Any picture must be dropped, but each line of the data should be duplicated exactly.

::: The data

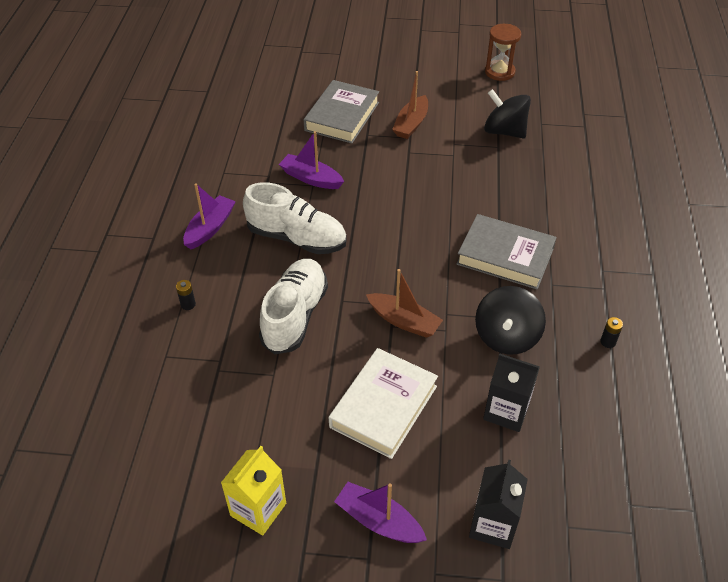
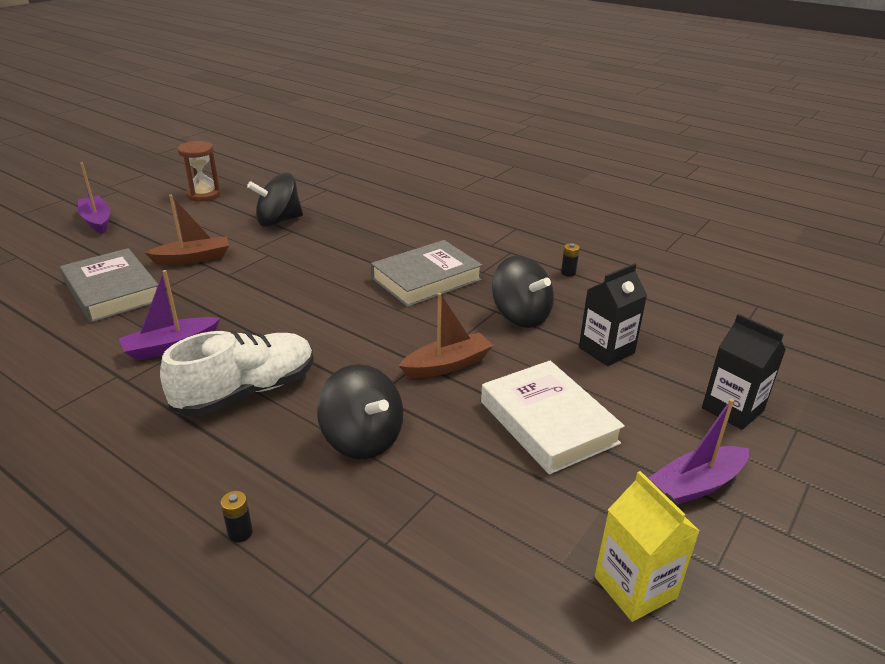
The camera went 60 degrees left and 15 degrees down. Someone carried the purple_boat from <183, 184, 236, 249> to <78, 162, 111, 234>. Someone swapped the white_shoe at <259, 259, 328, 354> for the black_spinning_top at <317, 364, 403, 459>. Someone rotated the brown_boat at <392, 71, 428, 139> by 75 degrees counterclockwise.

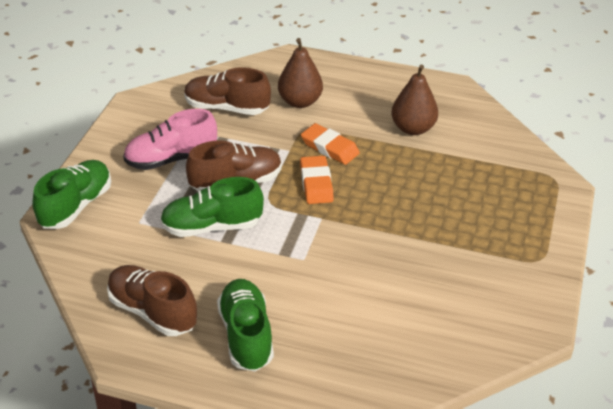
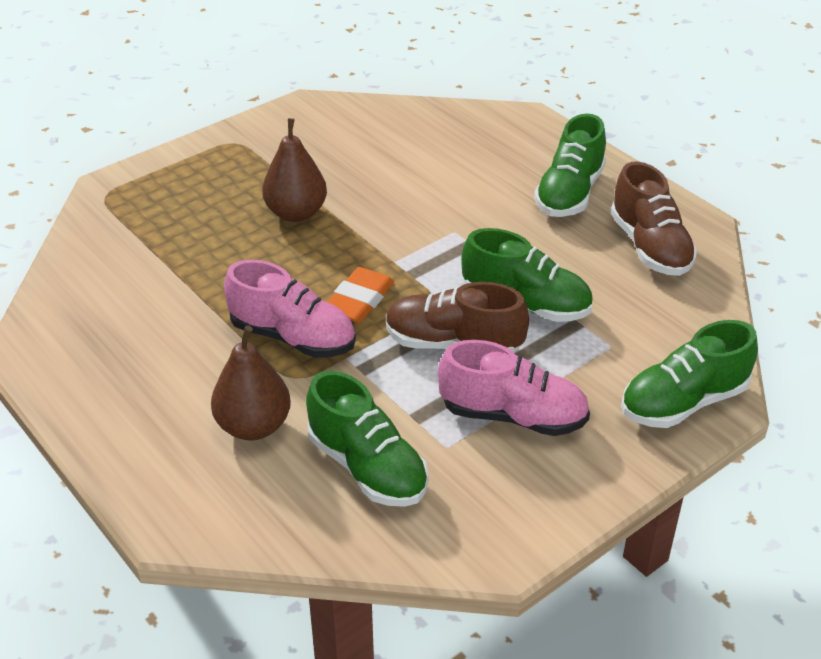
The camera went 145 degrees left and 0 degrees up. Someone carried the brown_pear from <391, 65, 438, 135> to <262, 118, 327, 222>. Someone swapped the orange_eraser at <301, 123, 360, 165> for the pink_shoe at <224, 260, 356, 358>. Someone repainted the brown_shoe at <184, 67, 271, 115>, which became the green_shoe at <306, 371, 429, 507>.

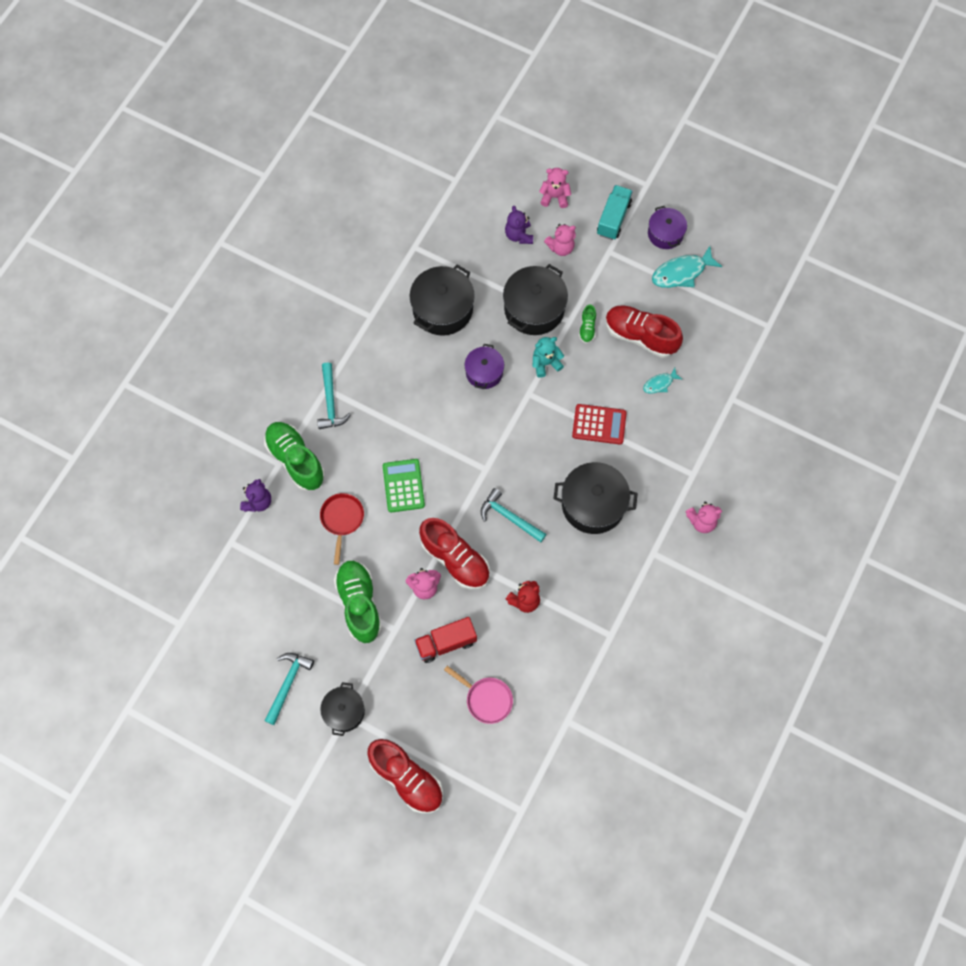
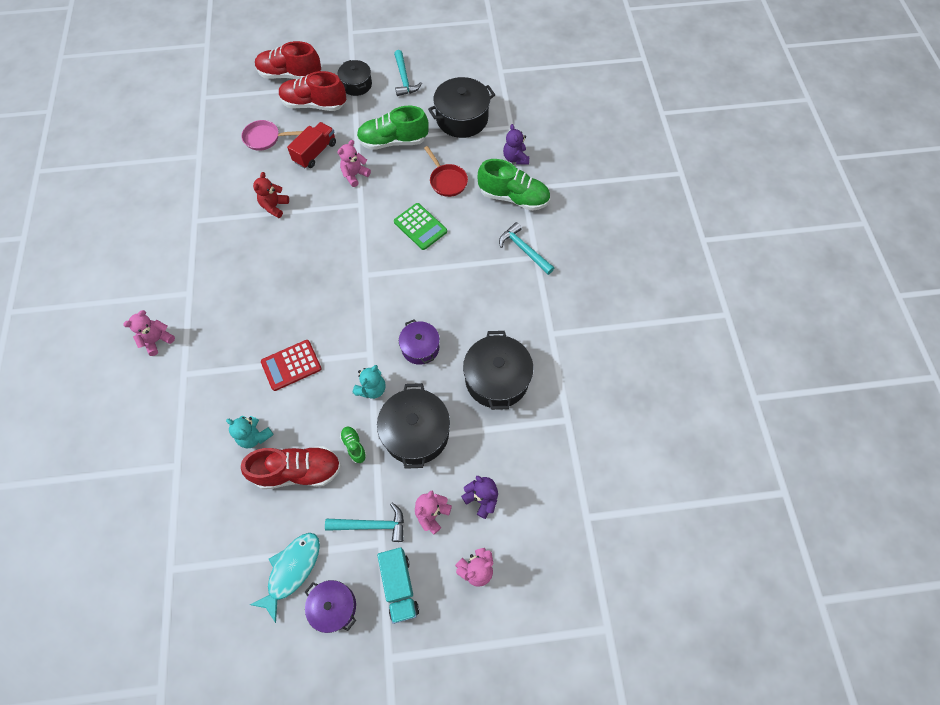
The camera went 145 degrees right and 5 degrees down. Someone carried the red_shoe from <419, 518, 490, 589> to <279, 71, 346, 111>. Someone carried the turquoise_hammer from <481, 488, 546, 543> to <325, 503, 404, 542>. Someone carried the black_pot from <553, 462, 638, 534> to <428, 77, 495, 138>. Someone swapped the turquoise_fish at <643, 368, 683, 393> for the turquoise_teddy_bear at <226, 416, 274, 449>. Someone rotated the green_shoe at <334, 560, 382, 643> by 135 degrees clockwise.

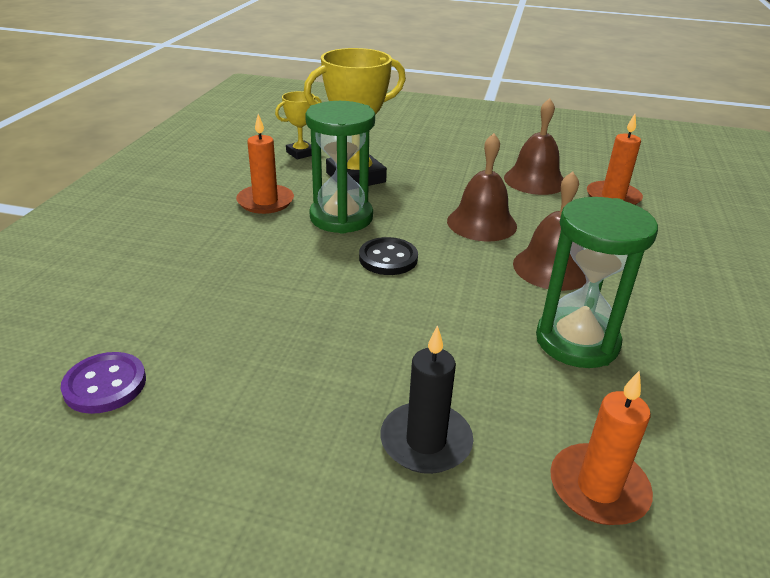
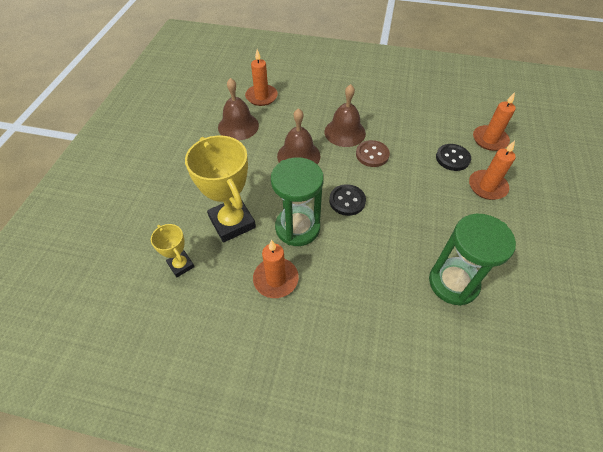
The camera went 90 degrees left and 20 degrees up. Someone took away the purple_button at <61, 352, 146, 414>. Someone put down the brown_button at <356, 140, 390, 167>. Someone put down the black_button at <436, 144, 471, 171>. Someone carried the green_hourglass from <536, 197, 658, 368> to <429, 214, 516, 306>. Someone repainted the black_candle at <380, 325, 473, 474>, which became the orange_candle at <469, 141, 516, 200>.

::::::

> **Written response**
The camera went 60 degrees left and 15 degrees down. Someone carried the purple_boat from <183, 184, 236, 249> to <78, 162, 111, 234>. Someone swapped the white_shoe at <259, 259, 328, 354> for the black_spinning_top at <317, 364, 403, 459>. Someone rotated the brown_boat at <392, 71, 428, 139> by 75 degrees counterclockwise.

The camera went 145 degrees left and 0 degrees up. Someone carried the brown_pear from <391, 65, 438, 135> to <262, 118, 327, 222>. Someone swapped the orange_eraser at <301, 123, 360, 165> for the pink_shoe at <224, 260, 356, 358>. Someone repainted the brown_shoe at <184, 67, 271, 115>, which became the green_shoe at <306, 371, 429, 507>.

The camera went 145 degrees right and 5 degrees down. Someone carried the red_shoe from <419, 518, 490, 589> to <279, 71, 346, 111>. Someone carried the turquoise_hammer from <481, 488, 546, 543> to <325, 503, 404, 542>. Someone carried the black_pot from <553, 462, 638, 534> to <428, 77, 495, 138>. Someone swapped the turquoise_fish at <643, 368, 683, 393> for the turquoise_teddy_bear at <226, 416, 274, 449>. Someone rotated the green_shoe at <334, 560, 382, 643> by 135 degrees clockwise.

The camera went 90 degrees left and 20 degrees up. Someone took away the purple_button at <61, 352, 146, 414>. Someone put down the brown_button at <356, 140, 390, 167>. Someone put down the black_button at <436, 144, 471, 171>. Someone carried the green_hourglass from <536, 197, 658, 368> to <429, 214, 516, 306>. Someone repainted the black_candle at <380, 325, 473, 474>, which became the orange_candle at <469, 141, 516, 200>.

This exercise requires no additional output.